**WHAT THE EXERCISE ASKS:** Below are records; copy every line among them that contains the word "blue".

**RECORDS SHOWN:**
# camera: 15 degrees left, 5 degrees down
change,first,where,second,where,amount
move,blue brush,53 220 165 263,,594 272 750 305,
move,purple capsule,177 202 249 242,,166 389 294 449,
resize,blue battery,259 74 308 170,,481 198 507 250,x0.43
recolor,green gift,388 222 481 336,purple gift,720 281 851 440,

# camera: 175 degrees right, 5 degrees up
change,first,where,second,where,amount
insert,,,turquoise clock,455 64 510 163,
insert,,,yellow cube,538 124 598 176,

---

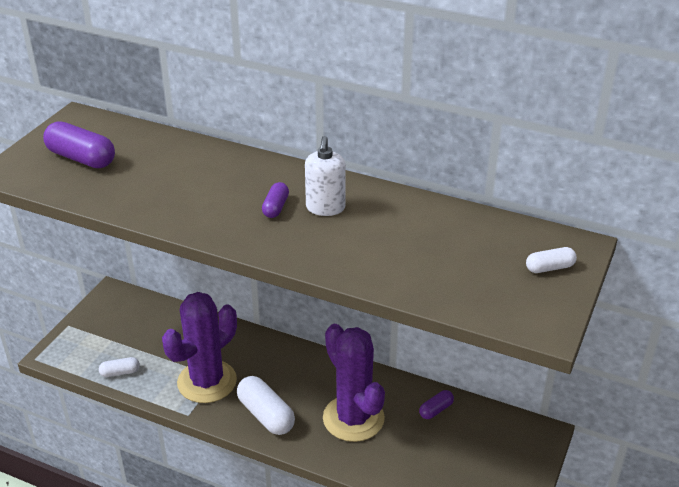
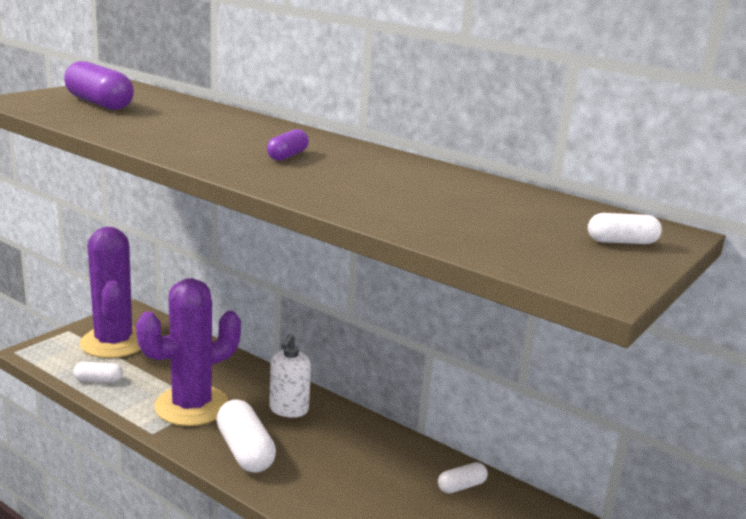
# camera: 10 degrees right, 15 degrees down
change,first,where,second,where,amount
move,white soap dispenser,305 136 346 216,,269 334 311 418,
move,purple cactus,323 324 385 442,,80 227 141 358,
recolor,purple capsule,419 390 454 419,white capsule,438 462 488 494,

**SOLUTION FOR THIS PROBLEM:**
move,blue brush,53 220 165 263,,594 272 750 305,
resize,blue battery,259 74 308 170,,481 198 507 250,x0.43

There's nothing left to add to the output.